- [PROBLEM STATEMENT] Set down word for word the lines that begin the entries and run through the line containing "yellow wallet [108,210,189,249]". Give nothing further.

- [RECORDS FOR THE TASK]
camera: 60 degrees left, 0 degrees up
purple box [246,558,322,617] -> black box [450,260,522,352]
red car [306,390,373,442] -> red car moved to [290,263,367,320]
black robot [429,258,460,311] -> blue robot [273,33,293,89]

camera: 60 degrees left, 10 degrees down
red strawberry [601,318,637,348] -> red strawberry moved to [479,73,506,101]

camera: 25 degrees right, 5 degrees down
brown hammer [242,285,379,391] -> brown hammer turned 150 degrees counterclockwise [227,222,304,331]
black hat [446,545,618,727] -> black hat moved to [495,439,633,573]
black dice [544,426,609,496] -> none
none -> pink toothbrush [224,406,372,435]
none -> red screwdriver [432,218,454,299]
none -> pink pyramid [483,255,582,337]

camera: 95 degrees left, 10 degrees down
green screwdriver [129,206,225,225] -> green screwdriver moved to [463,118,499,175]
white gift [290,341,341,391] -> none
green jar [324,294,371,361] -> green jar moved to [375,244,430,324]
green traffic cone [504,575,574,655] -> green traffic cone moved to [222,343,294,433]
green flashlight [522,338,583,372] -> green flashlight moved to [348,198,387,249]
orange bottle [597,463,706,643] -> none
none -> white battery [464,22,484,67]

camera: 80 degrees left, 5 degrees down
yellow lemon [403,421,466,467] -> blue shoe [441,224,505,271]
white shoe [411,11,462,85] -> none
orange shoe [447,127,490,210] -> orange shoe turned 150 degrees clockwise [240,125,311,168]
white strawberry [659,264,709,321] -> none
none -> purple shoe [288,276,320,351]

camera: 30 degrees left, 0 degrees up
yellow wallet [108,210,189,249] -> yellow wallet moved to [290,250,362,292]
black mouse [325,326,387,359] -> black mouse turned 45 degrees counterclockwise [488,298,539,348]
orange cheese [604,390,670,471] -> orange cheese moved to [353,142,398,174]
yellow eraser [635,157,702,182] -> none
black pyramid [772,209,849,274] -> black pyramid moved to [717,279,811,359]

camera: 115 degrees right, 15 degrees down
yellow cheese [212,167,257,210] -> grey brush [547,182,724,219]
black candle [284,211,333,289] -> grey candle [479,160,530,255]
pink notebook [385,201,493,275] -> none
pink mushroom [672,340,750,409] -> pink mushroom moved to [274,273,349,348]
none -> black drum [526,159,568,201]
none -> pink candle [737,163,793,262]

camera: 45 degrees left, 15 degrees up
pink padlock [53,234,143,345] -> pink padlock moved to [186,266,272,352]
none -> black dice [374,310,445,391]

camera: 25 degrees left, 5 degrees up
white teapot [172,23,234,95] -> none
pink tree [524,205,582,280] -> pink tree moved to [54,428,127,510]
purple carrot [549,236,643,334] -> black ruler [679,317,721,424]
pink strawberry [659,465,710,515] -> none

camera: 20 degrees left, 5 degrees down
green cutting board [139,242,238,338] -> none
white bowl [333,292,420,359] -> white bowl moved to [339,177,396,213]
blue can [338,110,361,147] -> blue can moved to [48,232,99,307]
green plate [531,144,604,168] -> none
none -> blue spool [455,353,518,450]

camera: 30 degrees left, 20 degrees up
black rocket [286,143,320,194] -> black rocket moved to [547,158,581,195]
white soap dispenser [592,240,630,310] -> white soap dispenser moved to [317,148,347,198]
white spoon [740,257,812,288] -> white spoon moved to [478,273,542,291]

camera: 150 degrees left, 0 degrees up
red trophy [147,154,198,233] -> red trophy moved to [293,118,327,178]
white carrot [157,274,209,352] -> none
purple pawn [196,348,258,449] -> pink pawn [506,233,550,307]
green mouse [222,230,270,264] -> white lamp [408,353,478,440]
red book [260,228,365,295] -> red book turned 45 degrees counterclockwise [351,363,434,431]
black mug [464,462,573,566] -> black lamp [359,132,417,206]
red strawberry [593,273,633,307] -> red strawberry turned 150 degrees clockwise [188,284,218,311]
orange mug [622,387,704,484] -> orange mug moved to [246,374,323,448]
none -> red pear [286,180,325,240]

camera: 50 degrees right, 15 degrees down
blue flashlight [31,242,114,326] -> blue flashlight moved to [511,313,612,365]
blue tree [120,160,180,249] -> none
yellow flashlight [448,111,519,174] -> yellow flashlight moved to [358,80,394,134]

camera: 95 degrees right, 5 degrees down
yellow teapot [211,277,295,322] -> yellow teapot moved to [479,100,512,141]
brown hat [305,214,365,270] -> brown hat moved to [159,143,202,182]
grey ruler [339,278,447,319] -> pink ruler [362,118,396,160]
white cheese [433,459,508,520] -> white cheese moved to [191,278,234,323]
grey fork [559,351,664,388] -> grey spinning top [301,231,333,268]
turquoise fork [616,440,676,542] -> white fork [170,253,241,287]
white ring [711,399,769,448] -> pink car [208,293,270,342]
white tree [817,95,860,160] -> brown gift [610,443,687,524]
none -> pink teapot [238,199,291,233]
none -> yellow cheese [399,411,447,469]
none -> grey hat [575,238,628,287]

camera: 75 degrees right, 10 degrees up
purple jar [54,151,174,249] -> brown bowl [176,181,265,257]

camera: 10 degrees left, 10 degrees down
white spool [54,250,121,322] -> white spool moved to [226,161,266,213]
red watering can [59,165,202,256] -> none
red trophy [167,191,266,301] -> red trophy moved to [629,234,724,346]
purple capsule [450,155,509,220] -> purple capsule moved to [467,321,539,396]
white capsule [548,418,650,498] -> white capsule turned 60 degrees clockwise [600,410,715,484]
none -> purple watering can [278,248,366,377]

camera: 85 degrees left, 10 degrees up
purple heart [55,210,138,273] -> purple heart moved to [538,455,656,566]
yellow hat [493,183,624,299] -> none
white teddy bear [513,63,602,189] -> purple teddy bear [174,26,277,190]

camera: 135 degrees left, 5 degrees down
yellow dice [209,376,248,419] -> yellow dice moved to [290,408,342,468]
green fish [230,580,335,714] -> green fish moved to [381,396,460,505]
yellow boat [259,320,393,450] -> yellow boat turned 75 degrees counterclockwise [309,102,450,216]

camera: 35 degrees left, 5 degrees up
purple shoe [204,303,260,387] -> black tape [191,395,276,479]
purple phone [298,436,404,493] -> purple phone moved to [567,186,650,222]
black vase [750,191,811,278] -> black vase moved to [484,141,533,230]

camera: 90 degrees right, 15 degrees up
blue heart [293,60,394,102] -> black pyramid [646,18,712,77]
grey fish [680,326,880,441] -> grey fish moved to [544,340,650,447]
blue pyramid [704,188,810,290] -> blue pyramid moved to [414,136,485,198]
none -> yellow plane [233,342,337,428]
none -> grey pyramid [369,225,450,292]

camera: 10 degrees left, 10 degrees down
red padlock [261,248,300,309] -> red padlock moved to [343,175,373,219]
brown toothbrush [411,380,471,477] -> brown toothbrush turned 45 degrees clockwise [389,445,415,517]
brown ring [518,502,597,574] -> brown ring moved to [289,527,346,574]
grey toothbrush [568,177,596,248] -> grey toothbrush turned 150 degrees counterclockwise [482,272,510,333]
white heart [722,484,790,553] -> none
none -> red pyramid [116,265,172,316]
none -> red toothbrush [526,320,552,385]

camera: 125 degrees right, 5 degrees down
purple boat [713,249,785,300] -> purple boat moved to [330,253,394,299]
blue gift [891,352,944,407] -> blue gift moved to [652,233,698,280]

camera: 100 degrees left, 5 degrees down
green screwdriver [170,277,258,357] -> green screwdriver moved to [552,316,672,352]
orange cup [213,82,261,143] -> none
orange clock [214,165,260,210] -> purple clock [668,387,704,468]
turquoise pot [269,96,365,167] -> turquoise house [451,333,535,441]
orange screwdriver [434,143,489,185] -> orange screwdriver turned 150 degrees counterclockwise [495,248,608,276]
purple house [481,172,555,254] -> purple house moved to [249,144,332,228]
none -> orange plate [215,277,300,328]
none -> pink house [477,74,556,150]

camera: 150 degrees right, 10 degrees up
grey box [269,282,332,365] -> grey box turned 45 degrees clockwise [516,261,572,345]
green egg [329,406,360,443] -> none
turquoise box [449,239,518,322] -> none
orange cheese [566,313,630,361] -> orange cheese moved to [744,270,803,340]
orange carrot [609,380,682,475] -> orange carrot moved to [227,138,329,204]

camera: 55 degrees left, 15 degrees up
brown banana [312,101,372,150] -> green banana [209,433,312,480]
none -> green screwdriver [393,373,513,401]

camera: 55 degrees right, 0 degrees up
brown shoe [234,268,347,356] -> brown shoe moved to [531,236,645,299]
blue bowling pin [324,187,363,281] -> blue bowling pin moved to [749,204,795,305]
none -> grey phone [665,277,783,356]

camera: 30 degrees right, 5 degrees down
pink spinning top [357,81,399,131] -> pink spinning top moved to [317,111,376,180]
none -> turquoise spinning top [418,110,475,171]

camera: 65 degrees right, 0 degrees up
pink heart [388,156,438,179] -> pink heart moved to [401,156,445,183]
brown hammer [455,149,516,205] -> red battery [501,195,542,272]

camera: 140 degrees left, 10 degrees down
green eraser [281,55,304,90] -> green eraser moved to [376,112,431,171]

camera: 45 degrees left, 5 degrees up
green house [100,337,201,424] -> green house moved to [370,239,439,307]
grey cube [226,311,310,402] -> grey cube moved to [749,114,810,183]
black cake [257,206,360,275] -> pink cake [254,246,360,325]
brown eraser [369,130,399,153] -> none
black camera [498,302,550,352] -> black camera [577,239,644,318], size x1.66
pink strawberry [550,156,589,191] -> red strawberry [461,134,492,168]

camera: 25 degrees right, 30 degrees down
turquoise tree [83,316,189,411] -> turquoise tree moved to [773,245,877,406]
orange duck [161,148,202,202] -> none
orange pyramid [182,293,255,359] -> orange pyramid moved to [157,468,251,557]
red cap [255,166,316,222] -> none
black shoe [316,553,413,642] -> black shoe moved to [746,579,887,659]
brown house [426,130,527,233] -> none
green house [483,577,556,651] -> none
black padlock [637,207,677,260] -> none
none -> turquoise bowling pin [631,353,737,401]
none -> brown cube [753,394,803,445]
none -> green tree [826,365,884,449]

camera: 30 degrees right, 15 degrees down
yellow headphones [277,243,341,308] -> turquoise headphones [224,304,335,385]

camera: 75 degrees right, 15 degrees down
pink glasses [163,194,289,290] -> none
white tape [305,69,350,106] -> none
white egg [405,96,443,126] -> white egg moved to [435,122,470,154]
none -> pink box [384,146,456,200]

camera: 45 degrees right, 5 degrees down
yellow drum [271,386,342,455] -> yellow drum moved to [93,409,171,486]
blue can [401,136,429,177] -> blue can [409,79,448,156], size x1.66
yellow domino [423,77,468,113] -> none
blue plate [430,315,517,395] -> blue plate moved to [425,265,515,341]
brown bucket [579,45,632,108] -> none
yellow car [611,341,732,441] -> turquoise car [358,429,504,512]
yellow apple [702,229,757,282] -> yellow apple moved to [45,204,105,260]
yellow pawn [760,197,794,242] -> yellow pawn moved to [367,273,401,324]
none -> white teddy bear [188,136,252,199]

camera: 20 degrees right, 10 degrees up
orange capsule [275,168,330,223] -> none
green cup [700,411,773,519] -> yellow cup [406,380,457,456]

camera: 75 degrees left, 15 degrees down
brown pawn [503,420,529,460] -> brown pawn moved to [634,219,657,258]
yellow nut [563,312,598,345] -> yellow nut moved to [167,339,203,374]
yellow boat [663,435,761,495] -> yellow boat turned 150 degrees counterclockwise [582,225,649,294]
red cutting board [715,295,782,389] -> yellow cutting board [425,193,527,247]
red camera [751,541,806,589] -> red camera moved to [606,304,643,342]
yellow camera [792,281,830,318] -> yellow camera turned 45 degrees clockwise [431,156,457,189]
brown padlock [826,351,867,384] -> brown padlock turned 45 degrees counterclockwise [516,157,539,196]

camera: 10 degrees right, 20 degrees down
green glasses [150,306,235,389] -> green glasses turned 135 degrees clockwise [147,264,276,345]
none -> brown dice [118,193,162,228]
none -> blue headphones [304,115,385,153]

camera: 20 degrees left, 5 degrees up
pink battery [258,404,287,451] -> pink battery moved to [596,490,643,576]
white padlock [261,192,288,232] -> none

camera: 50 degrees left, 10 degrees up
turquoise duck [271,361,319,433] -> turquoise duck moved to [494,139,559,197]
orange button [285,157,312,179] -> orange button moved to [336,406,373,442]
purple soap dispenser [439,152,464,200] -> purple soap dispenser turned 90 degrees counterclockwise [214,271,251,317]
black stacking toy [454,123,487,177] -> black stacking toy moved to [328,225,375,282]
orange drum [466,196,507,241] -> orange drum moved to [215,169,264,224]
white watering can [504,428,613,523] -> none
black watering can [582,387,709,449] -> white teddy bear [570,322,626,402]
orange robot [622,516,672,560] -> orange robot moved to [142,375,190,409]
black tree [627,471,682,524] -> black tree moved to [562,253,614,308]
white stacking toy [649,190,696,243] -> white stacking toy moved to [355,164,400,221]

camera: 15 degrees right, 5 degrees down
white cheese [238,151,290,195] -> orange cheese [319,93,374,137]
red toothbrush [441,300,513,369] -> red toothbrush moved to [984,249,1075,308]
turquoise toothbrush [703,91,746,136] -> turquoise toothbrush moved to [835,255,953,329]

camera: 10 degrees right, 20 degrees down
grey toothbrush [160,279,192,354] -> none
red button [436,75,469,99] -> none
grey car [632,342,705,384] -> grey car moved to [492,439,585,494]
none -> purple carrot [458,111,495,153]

- [WRITTEN ANSWER]
camera: 60 degrees left, 0 degrees up
purple box [246,558,322,617] -> black box [450,260,522,352]
red car [306,390,373,442] -> red car moved to [290,263,367,320]
black robot [429,258,460,311] -> blue robot [273,33,293,89]

camera: 60 degrees left, 10 degrees down
red strawberry [601,318,637,348] -> red strawberry moved to [479,73,506,101]

camera: 25 degrees right, 5 degrees down
brown hammer [242,285,379,391] -> brown hammer turned 150 degrees counterclockwise [227,222,304,331]
black hat [446,545,618,727] -> black hat moved to [495,439,633,573]
black dice [544,426,609,496] -> none
none -> pink toothbrush [224,406,372,435]
none -> red screwdriver [432,218,454,299]
none -> pink pyramid [483,255,582,337]

camera: 95 degrees left, 10 degrees down
green screwdriver [129,206,225,225] -> green screwdriver moved to [463,118,499,175]
white gift [290,341,341,391] -> none
green jar [324,294,371,361] -> green jar moved to [375,244,430,324]
green traffic cone [504,575,574,655] -> green traffic cone moved to [222,343,294,433]
green flashlight [522,338,583,372] -> green flashlight moved to [348,198,387,249]
orange bottle [597,463,706,643] -> none
none -> white battery [464,22,484,67]

camera: 80 degrees left, 5 degrees down
yellow lemon [403,421,466,467] -> blue shoe [441,224,505,271]
white shoe [411,11,462,85] -> none
orange shoe [447,127,490,210] -> orange shoe turned 150 degrees clockwise [240,125,311,168]
white strawberry [659,264,709,321] -> none
none -> purple shoe [288,276,320,351]

camera: 30 degrees left, 0 degrees up
yellow wallet [108,210,189,249] -> yellow wallet moved to [290,250,362,292]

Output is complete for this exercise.